Record extracts –
((

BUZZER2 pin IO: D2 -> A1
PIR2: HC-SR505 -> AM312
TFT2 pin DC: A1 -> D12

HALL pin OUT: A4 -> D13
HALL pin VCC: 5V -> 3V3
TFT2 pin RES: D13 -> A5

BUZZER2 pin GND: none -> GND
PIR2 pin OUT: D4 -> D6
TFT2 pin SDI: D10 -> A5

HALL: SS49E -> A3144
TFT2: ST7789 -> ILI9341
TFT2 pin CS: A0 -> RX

))
((

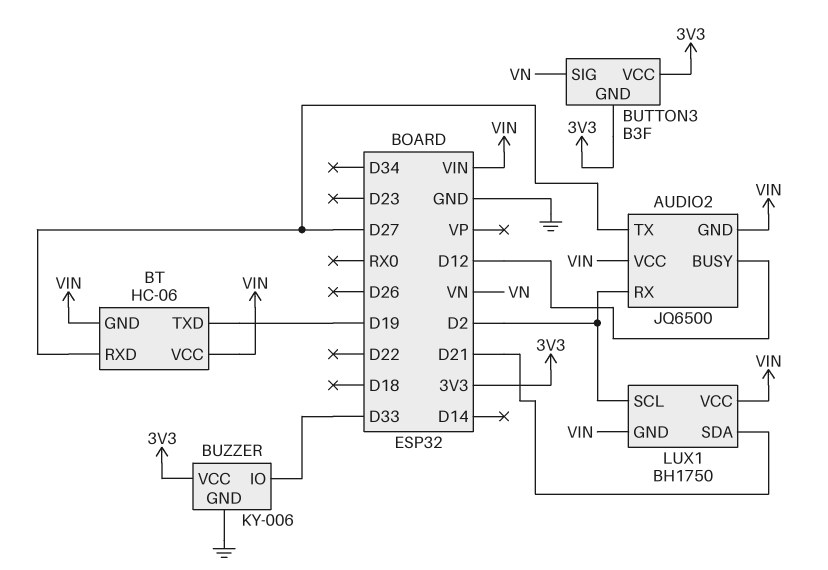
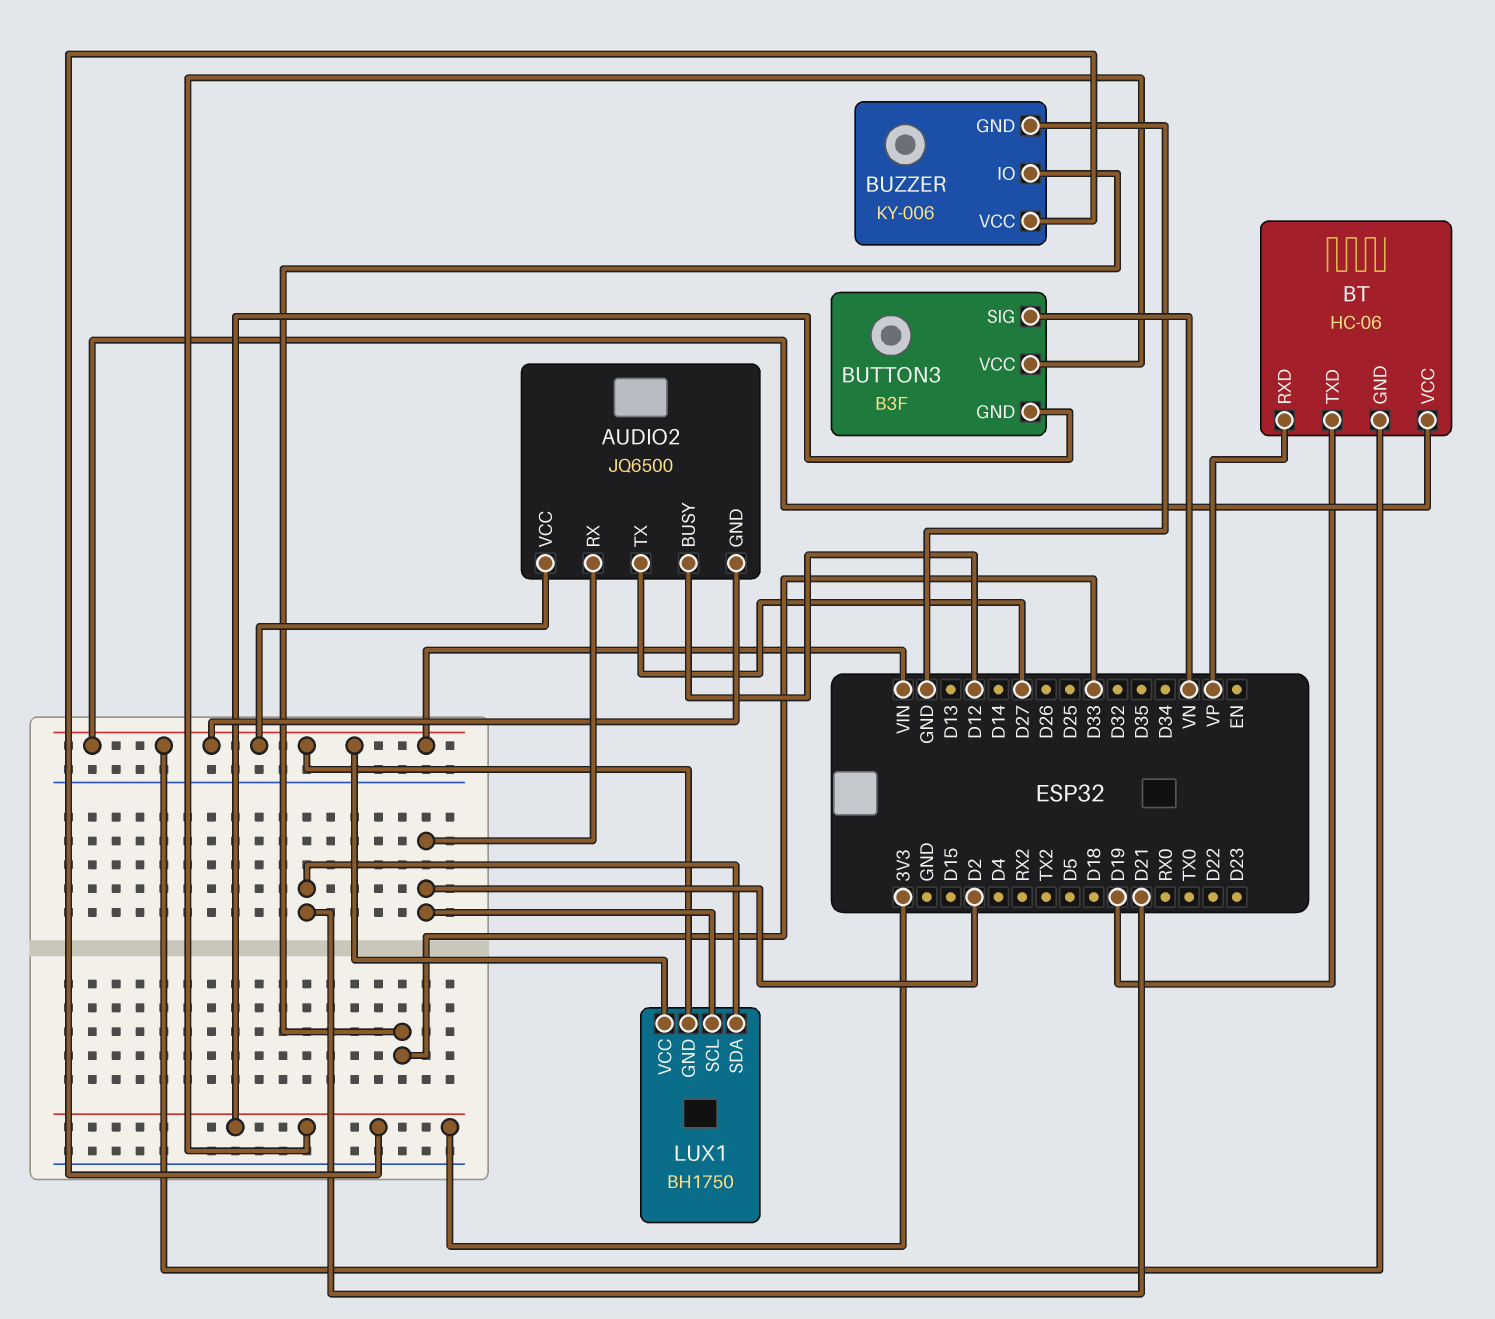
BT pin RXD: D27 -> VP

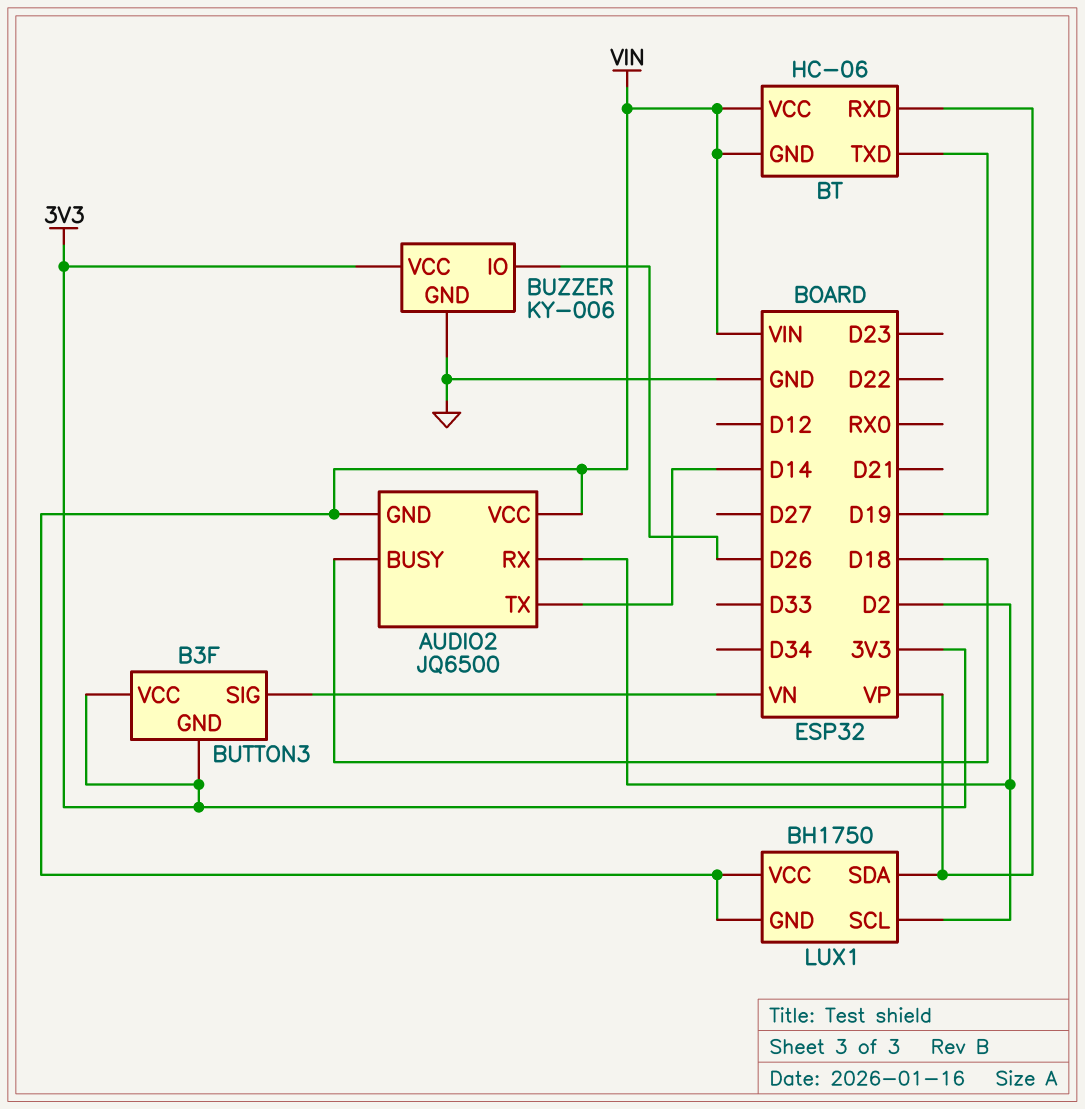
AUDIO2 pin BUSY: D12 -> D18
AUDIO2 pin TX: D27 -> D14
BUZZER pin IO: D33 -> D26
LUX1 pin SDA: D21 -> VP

))

Exercise goal – Which lines in the data above hold the string "HALL"? Return each of them.

Output below –
HALL pin OUT: A4 -> D13
HALL pin VCC: 5V -> 3V3
HALL: SS49E -> A3144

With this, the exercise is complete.